═════ Stored data
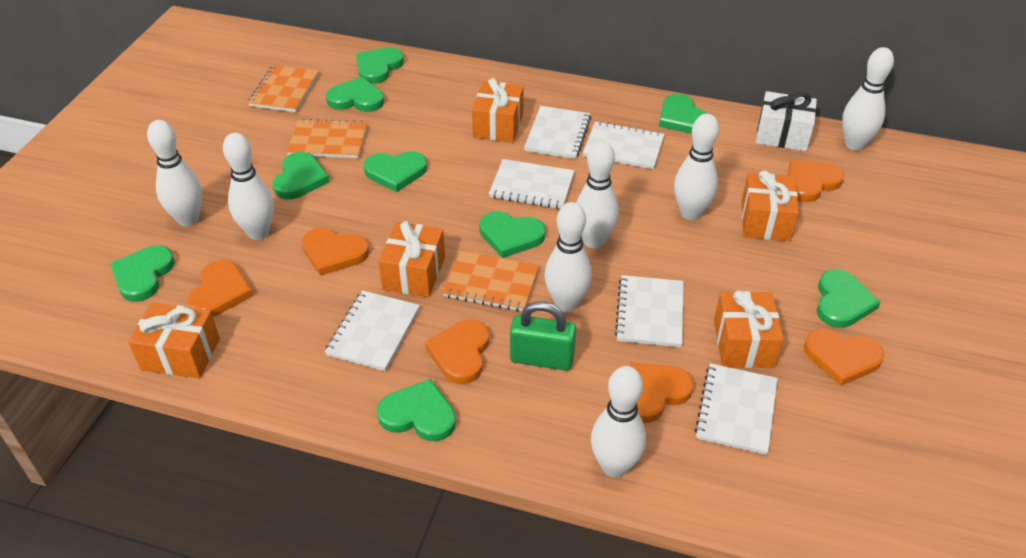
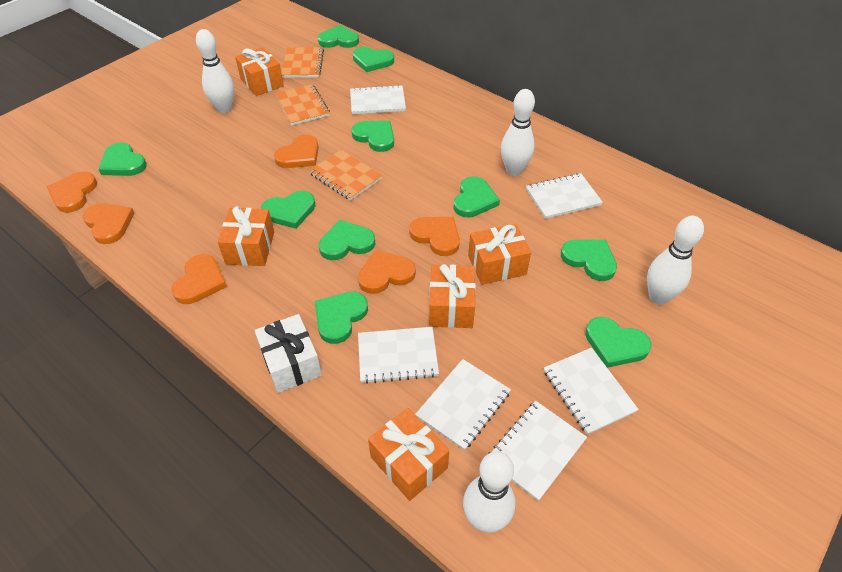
green heart: 9 -> 10
green padlock: 1 -> 0
white bowling pin: 7 -> 4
══════════
- _What this task involves_: Please write the data out again exactly, but do not carry over the pictures.

- _Solution for this problem_:
green heart: 9 -> 10
green padlock: 1 -> 0
white bowling pin: 7 -> 4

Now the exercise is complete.